Please give an exact transcription of the lines below, from the one that contains "none -> brown plate C2 level 2" to the very last, with no other lines.

■ **The data**:

-- Opening Marker --

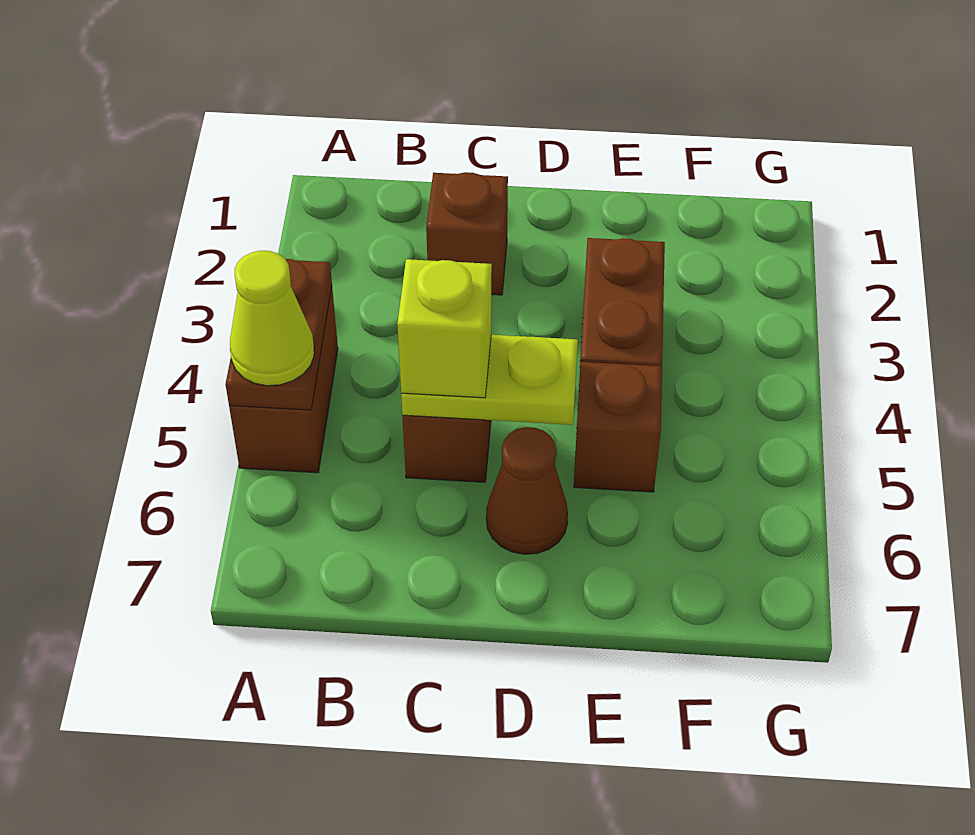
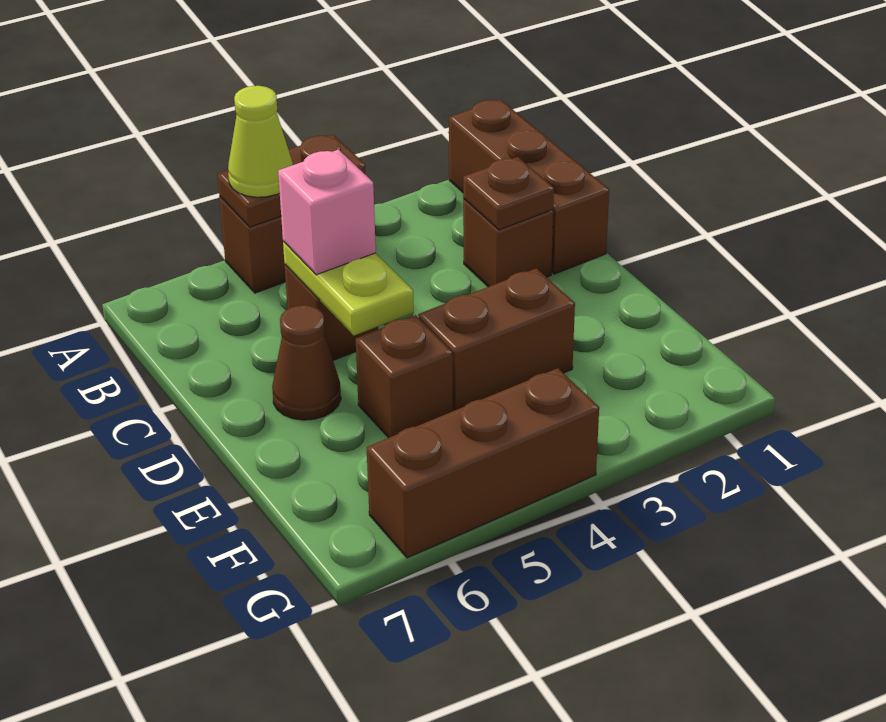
none -> brown brick A1:C1 level 1
none -> brown plate C2 level 2
lime brick C5 level 3 -> pink brick C5 level 3
none -> brown brick G4:G6 level 1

-- Closing Marker --

■ **Written solution**:
none -> brown plate C2 level 2
lime brick C5 level 3 -> pink brick C5 level 3
none -> brown brick G4:G6 level 1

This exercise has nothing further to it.